* Supplied records:
_____
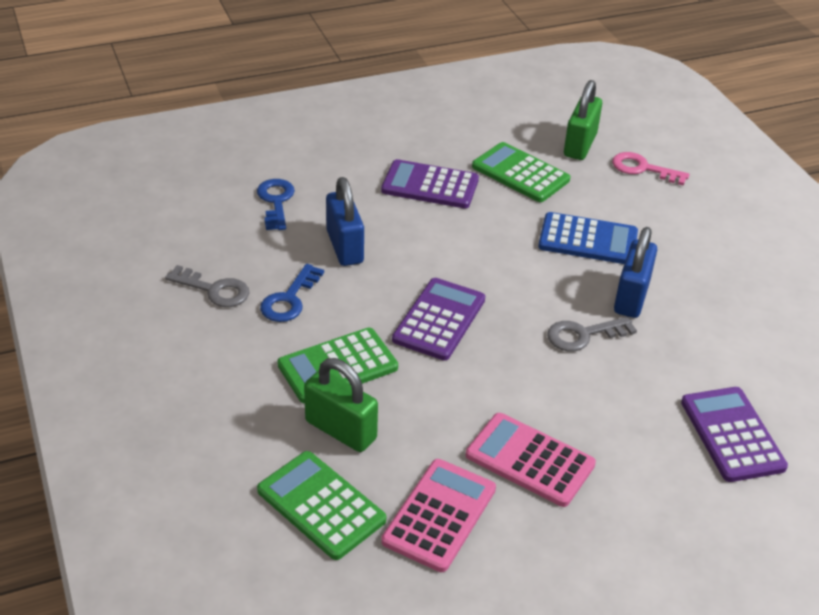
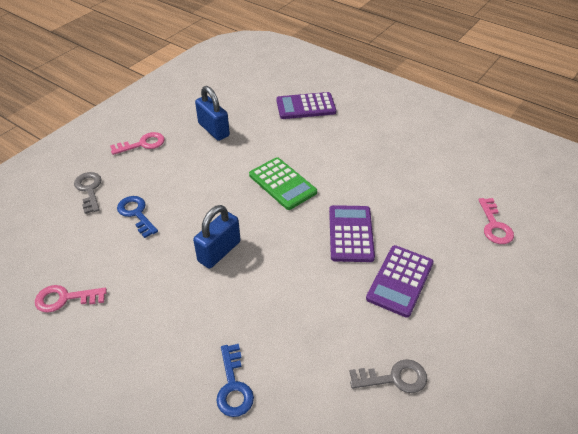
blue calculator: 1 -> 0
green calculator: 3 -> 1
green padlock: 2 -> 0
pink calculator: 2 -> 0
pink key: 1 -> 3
_____
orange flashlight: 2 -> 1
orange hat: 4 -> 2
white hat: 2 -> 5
_____
* Activity:
There is a run of lines above from the one with "blue calculator: 1 -> 0" to the one with "pink key: 1 -> 3"; print exactly that run, both ends included, and nothing else.

* Solution for this problem:
blue calculator: 1 -> 0
green calculator: 3 -> 1
green padlock: 2 -> 0
pink calculator: 2 -> 0
pink key: 1 -> 3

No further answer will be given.